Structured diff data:

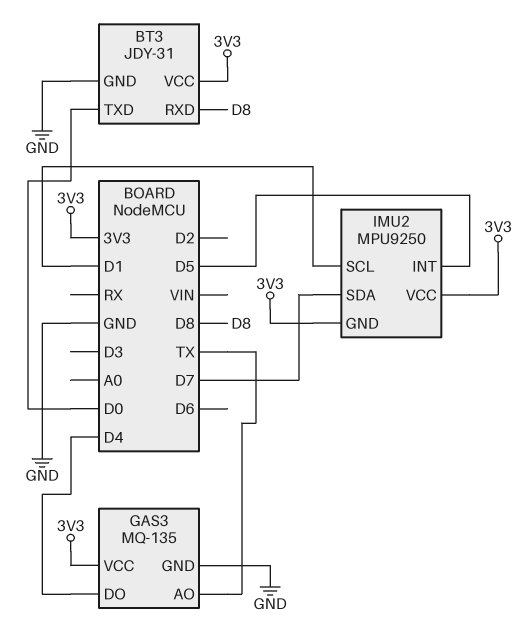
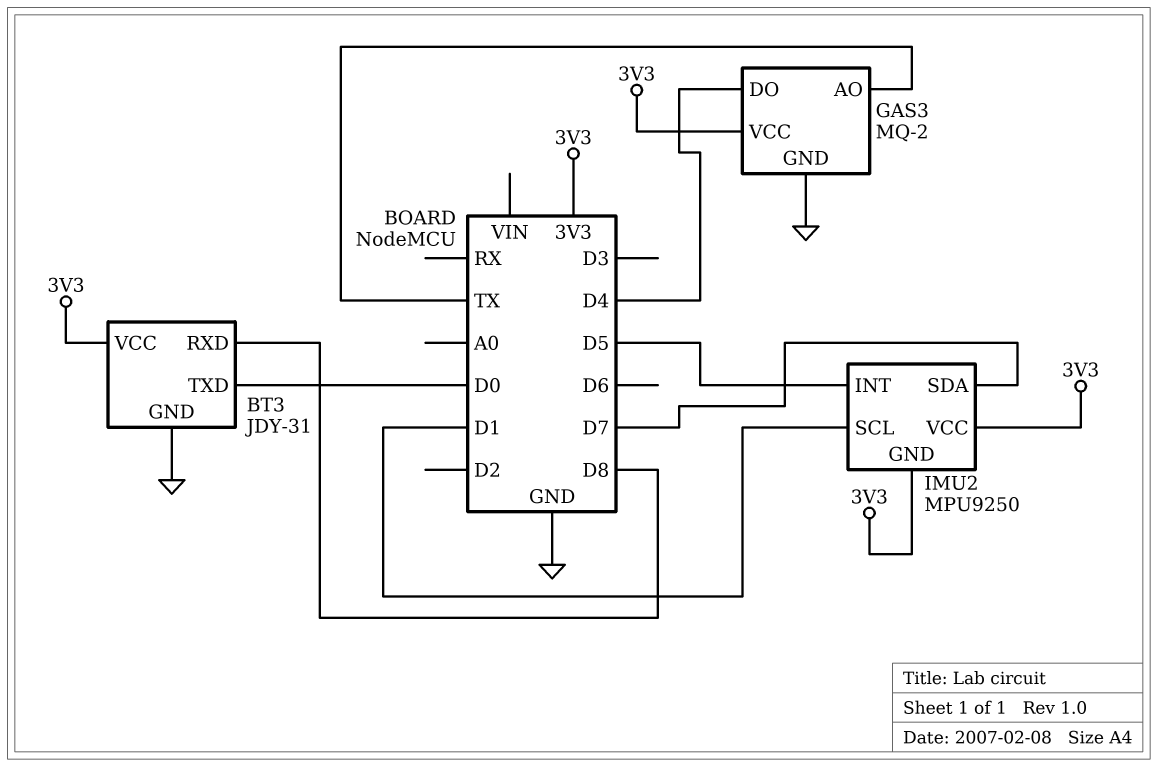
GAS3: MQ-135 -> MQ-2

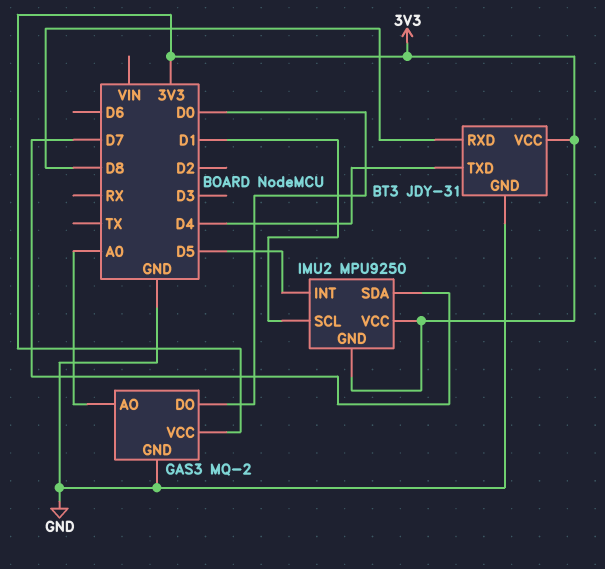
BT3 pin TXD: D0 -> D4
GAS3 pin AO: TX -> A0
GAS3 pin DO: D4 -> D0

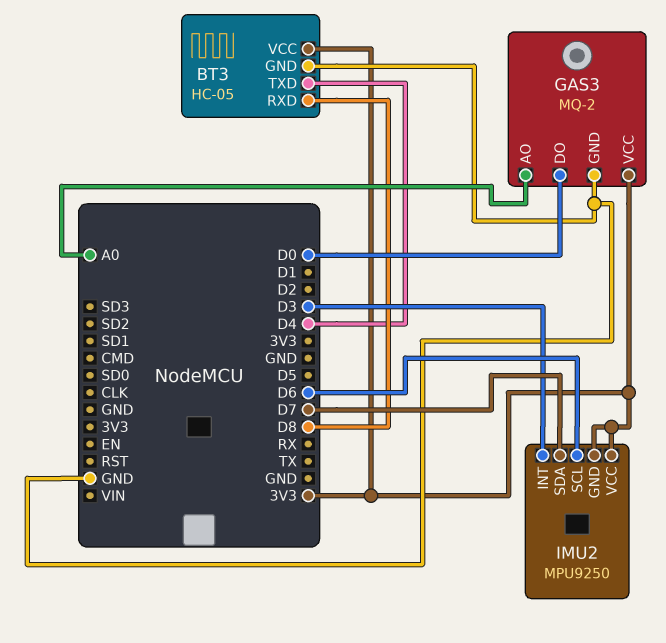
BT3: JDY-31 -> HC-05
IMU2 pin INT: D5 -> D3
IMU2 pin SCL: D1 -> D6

--

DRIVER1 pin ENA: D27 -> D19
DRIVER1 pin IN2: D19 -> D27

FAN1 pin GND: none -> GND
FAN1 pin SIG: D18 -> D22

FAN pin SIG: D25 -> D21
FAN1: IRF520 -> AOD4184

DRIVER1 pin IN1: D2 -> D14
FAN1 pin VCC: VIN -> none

PROBLEM DETAILS ::
In the data above, retype exactly and only the lines between the one holding "DRIVER1 pin ENA: D27 -> D19" and the one holding "FAN1 pin VCC: VIN -> none", inclusive.

COMPLETED TASK ::
DRIVER1 pin ENA: D27 -> D19
DRIVER1 pin IN2: D19 -> D27

FAN1 pin GND: none -> GND
FAN1 pin SIG: D18 -> D22

FAN pin SIG: D25 -> D21
FAN1: IRF520 -> AOD4184

DRIVER1 pin IN1: D2 -> D14
FAN1 pin VCC: VIN -> none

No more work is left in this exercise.